--- RECORDS TO PROCESS ---
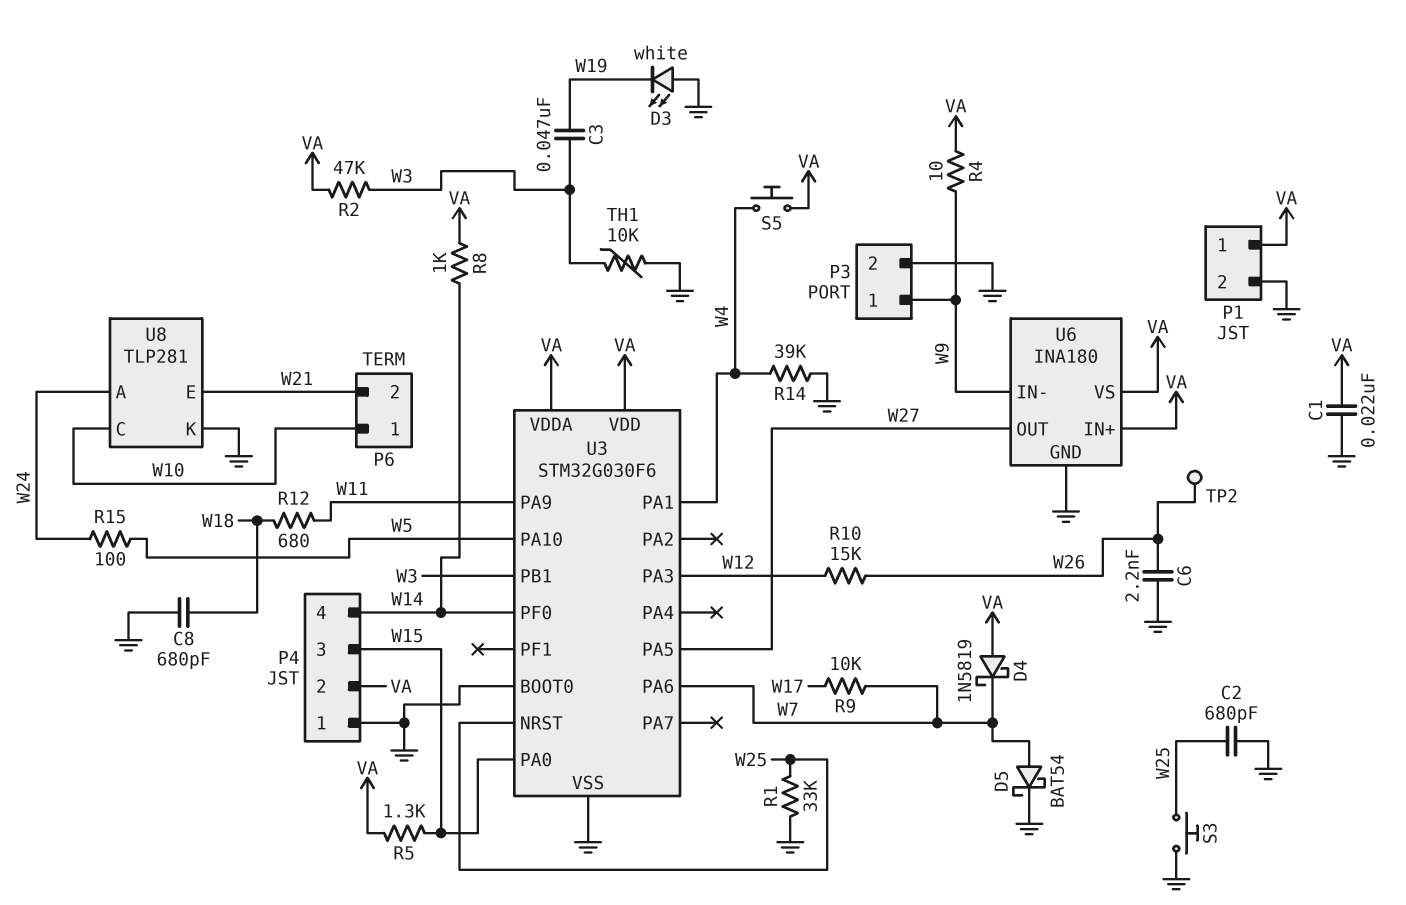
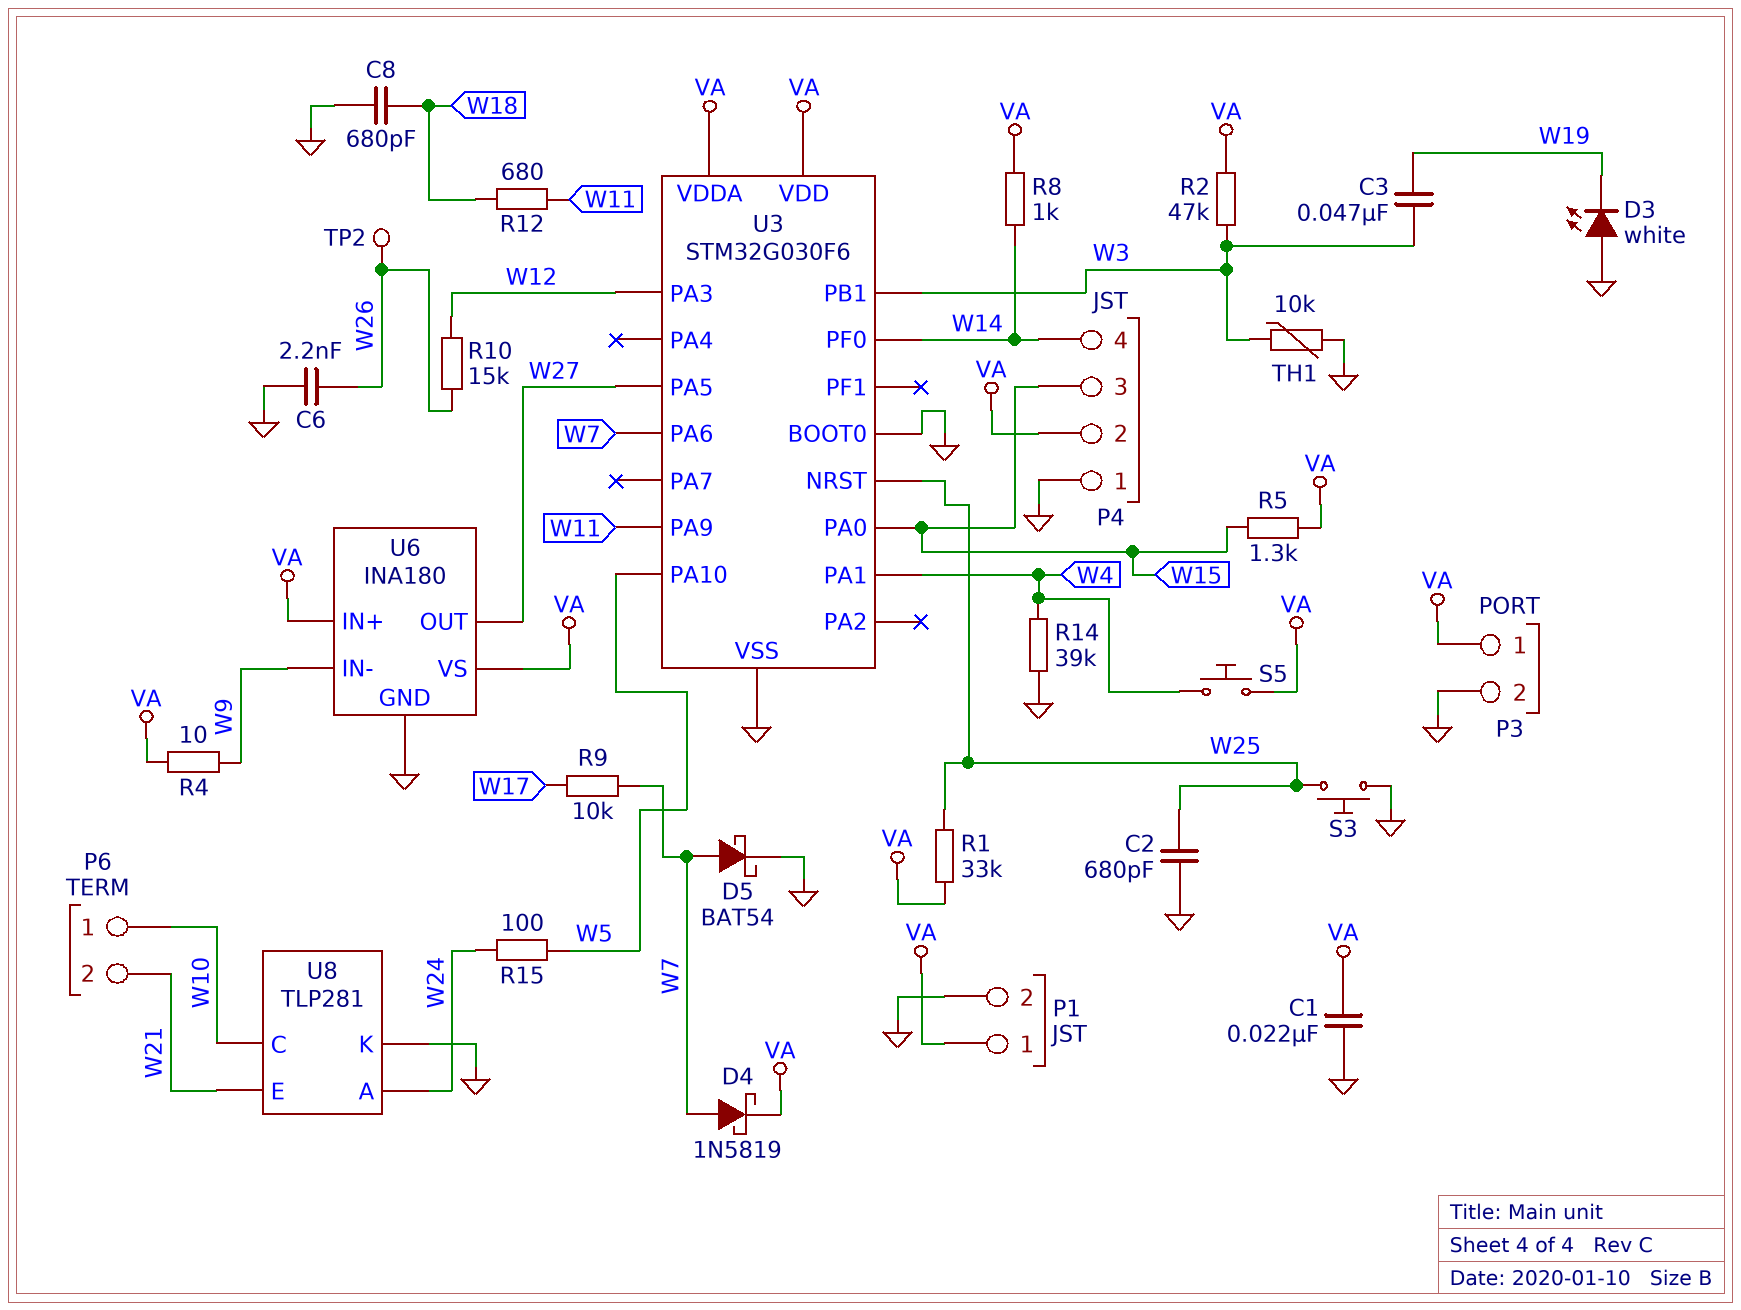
D4: schottky 1N5819 (A VA, K W7) -> schottky 1N5819 (A W7, K VA)
P3 pin 1: W9 -> VA
R1: 33k (GND, W25) -> 33k (VA, W25)

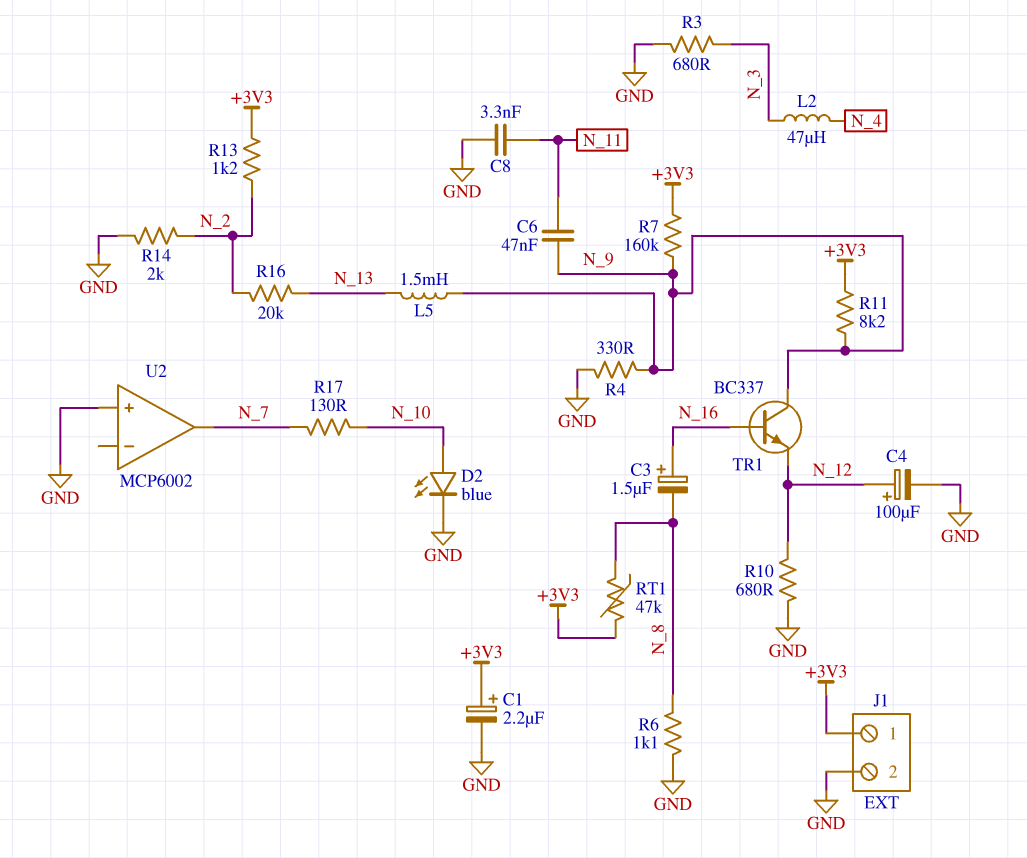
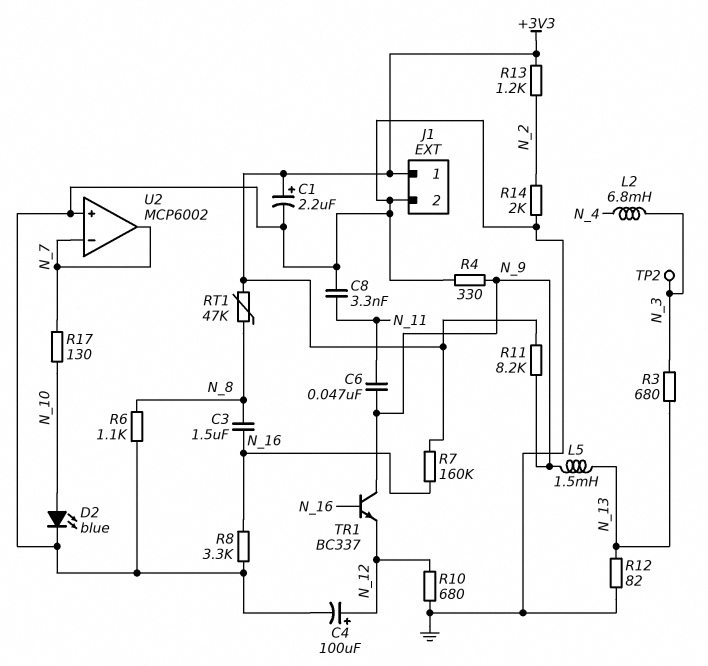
C3: 1.5uF (plus N_16, minus N_8) -> 1.5uF (N_8, N_16)
L2: 47uH (N_3, N_4) -> 6.8mH (N_3, N_4)
R3: 680 (GND, N_3) -> 680 (N_3, N_13)
R7: 160k (+3V3, N_9) -> 160k (+3V3, N_16)
R8: none -> 3.3k (GND, N_16)
R12: none -> 82 (GND, N_13)
R16: 20k (N_2, N_13) -> none
TP2: none -> test point (N_3)
U2 pin in-: none -> N_7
---
### EXERCISE REQUIREMENTS
Since pictures are not part of the copy, set down only the remaining data exactly.

### RESPONSE AREA
D4: schottky 1N5819 (A VA, K W7) -> schottky 1N5819 (A W7, K VA)
P3 pin 1: W9 -> VA
R1: 33k (GND, W25) -> 33k (VA, W25)

C3: 1.5uF (plus N_16, minus N_8) -> 1.5uF (N_8, N_16)
L2: 47uH (N_3, N_4) -> 6.8mH (N_3, N_4)
R3: 680 (GND, N_3) -> 680 (N_3, N_13)
R7: 160k (+3V3, N_9) -> 160k (+3V3, N_16)
R8: none -> 3.3k (GND, N_16)
R12: none -> 82 (GND, N_13)
R16: 20k (N_2, N_13) -> none
TP2: none -> test point (N_3)
U2 pin in-: none -> N_7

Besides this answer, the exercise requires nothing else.